** Opening LISTED ENTRIES block **
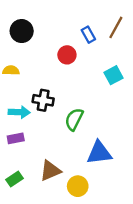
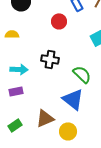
black cross: (43, 100) -> (50, 59), moved
green semicircle: (74, 119) -> (82, 74), moved, turned 108
blue triangle: (99, 153) -> (73, 99), moved, turned 45

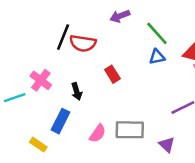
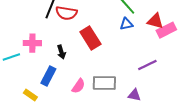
red rectangle: (112, 74) -> (90, 38), size x1.6
pink cross: (41, 80) -> (32, 43), turned -36
purple triangle: (167, 145) -> (134, 95), turned -32

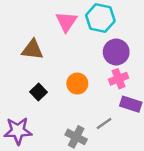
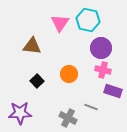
pink cross: (119, 79) -> (103, 70), turned 35
gray line: (104, 124) -> (91, 107), turned 56

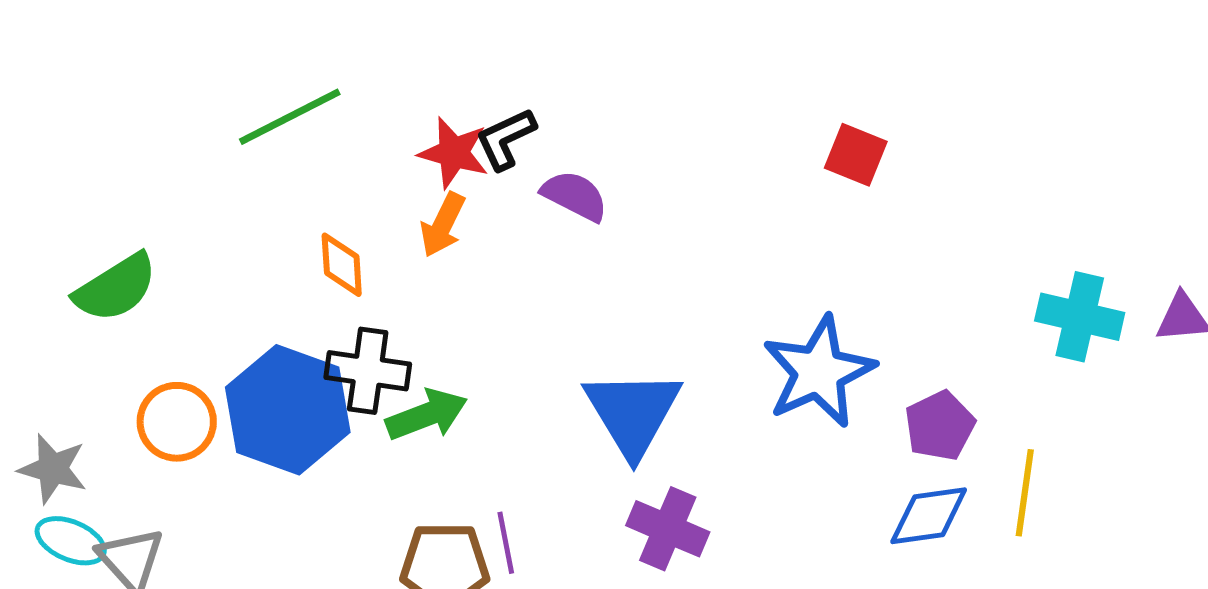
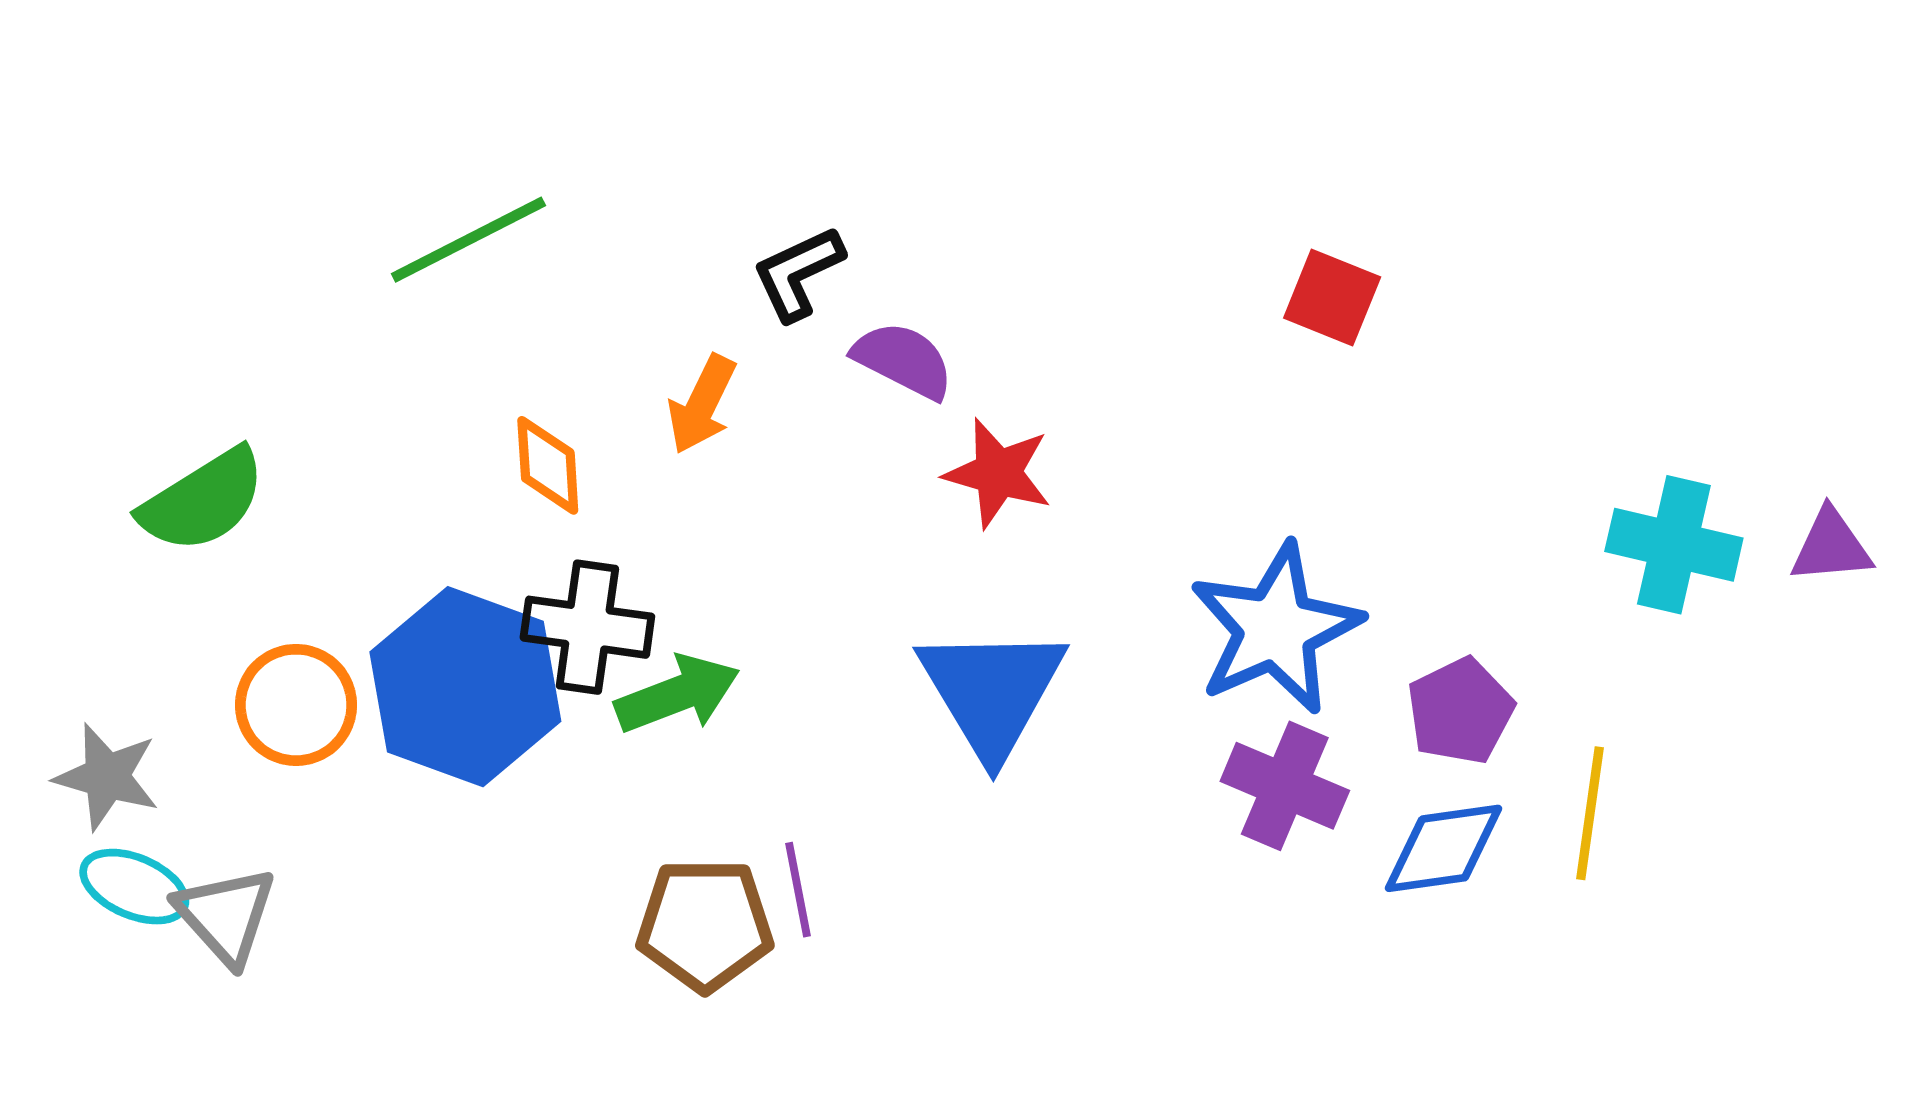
red star: (454, 153) -> (998, 473), moved
purple cross: (668, 529) -> (1285, 786), moved

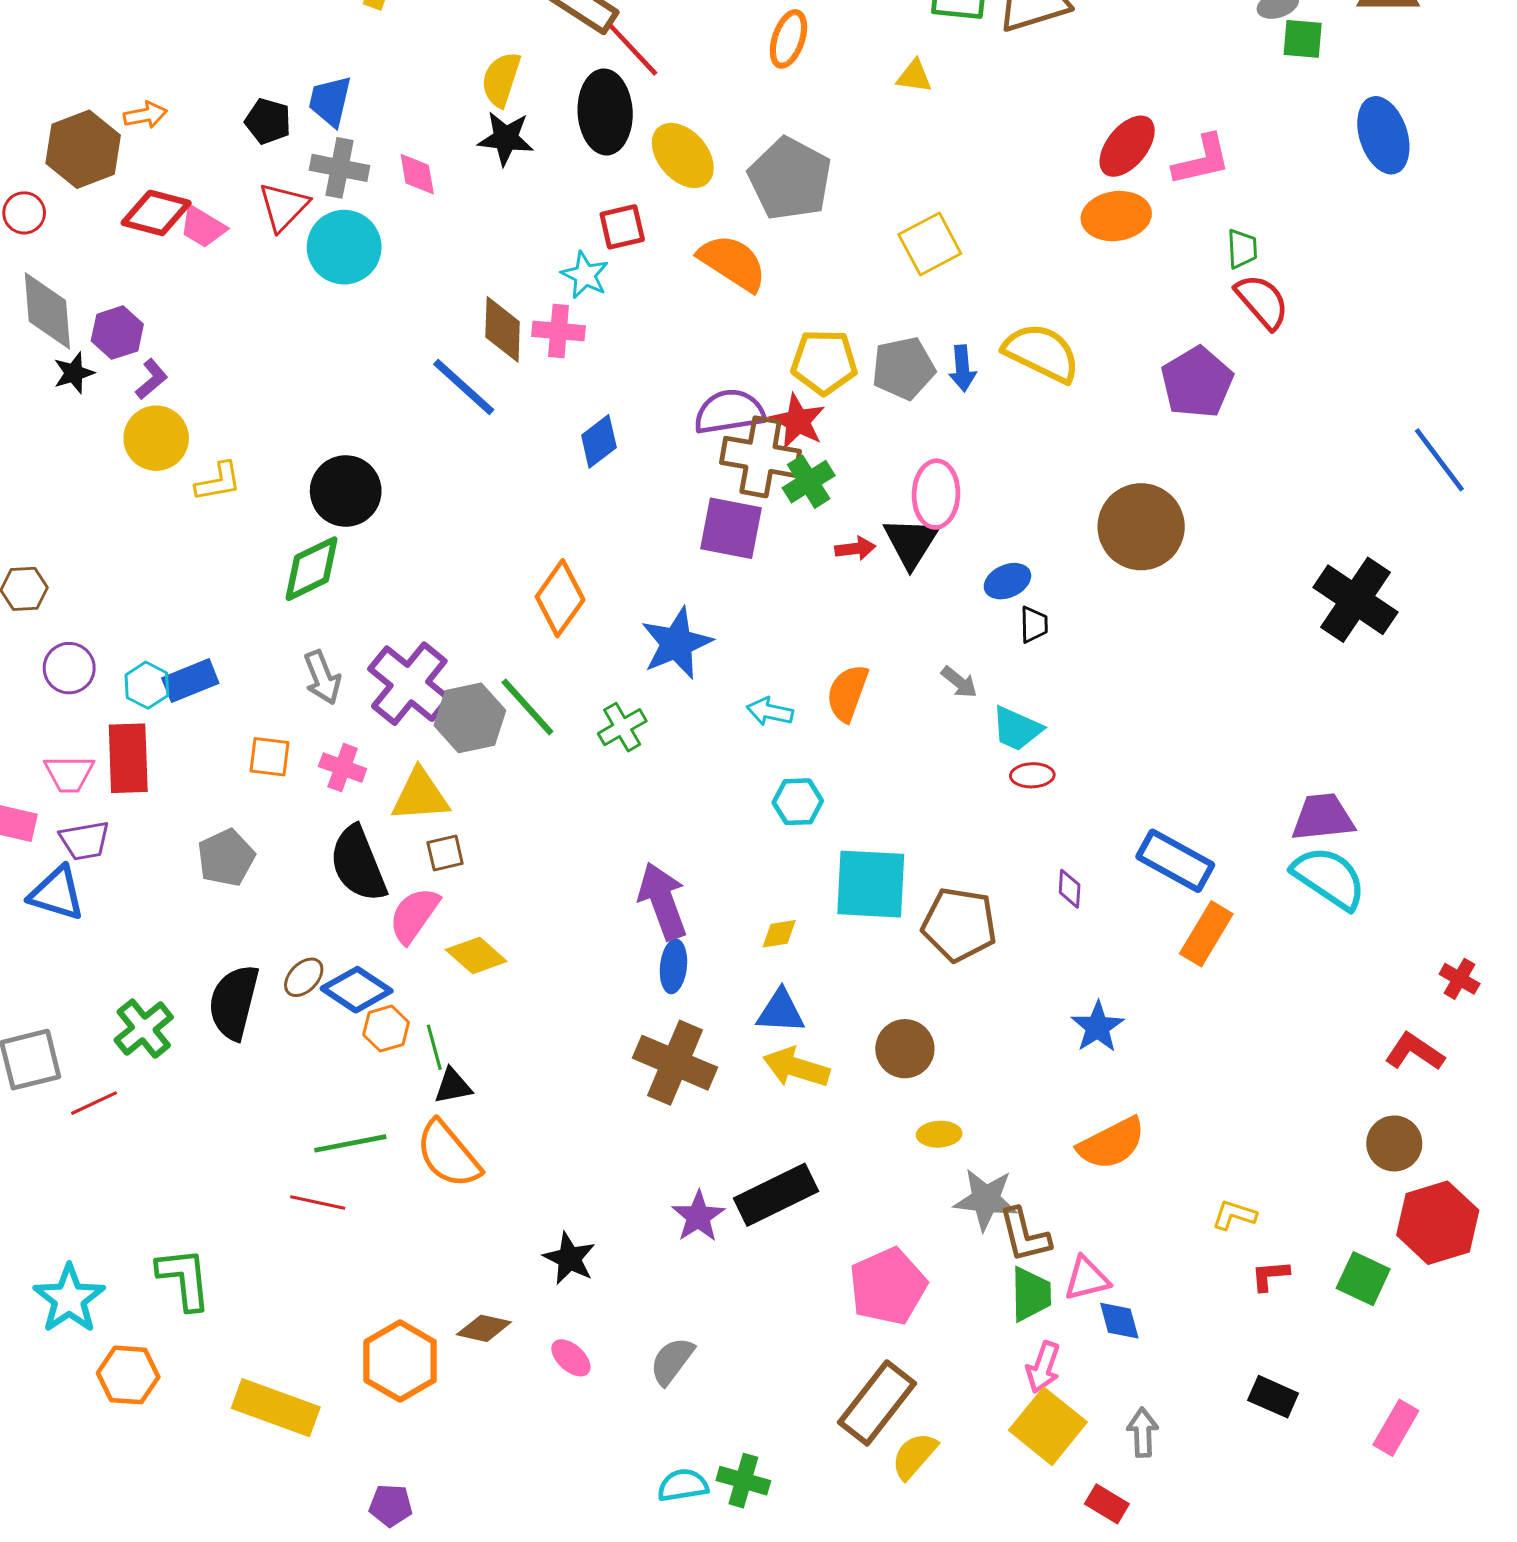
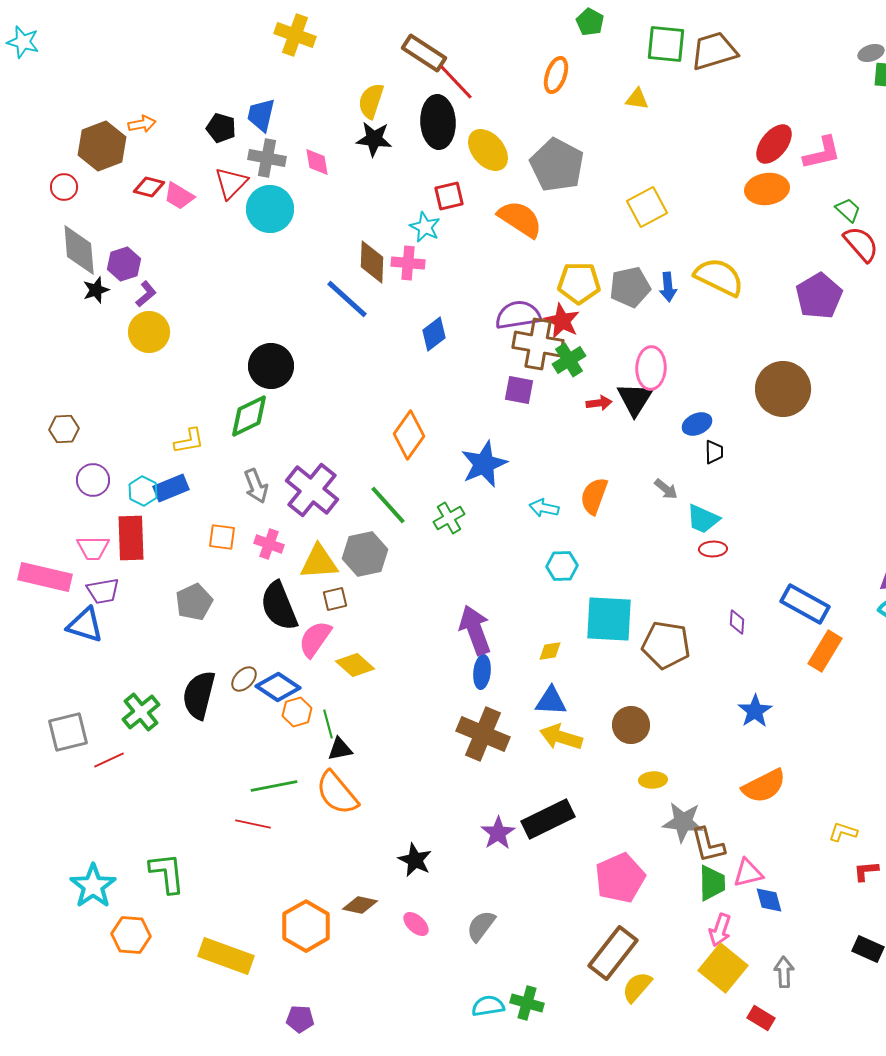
red diamond: (156, 213) -> (149, 187), size x0.7
green trapezoid: (1242, 249) -> (848, 210), turned -44
yellow L-shape: (218, 482) -> (189, 441), moved
purple square: (731, 528) -> (519, 390), size x0.7
gray hexagon: (470, 718) -> (365, 554), moved

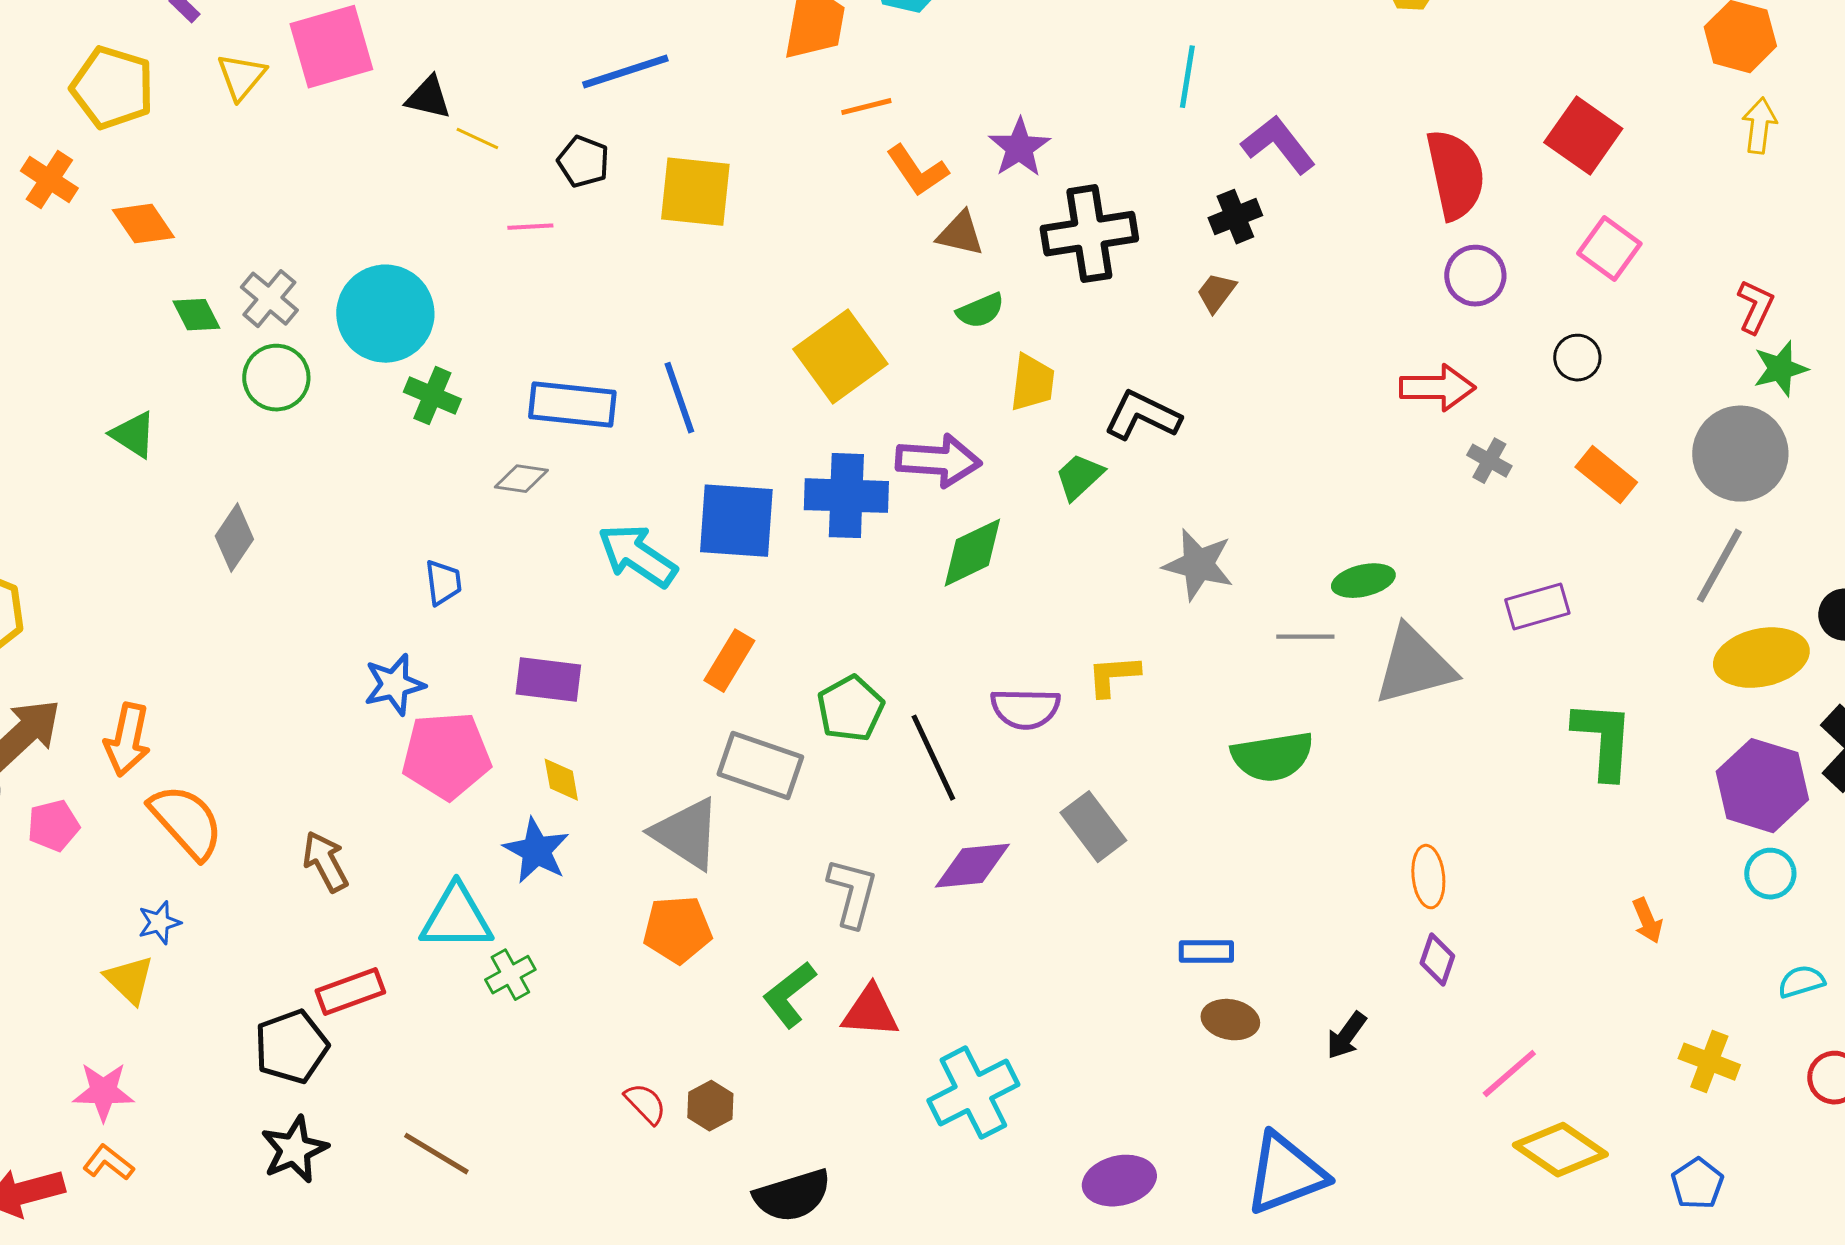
** Closing LISTED ENTRIES block **
EXERCISE OBJECTIVE. Search the data for the word "turned" and copy each line where it appears.

SOLVED EXERCISE.
green semicircle: (74, 119) -> (82, 74), moved, turned 108
blue triangle: (99, 153) -> (73, 99), moved, turned 45
pink cross: (41, 80) -> (32, 43), turned -36
purple triangle: (167, 145) -> (134, 95), turned -32
pink cross: (119, 79) -> (103, 70), turned 35
gray line: (104, 124) -> (91, 107), turned 56
green trapezoid: (1242, 249) -> (848, 210), turned -44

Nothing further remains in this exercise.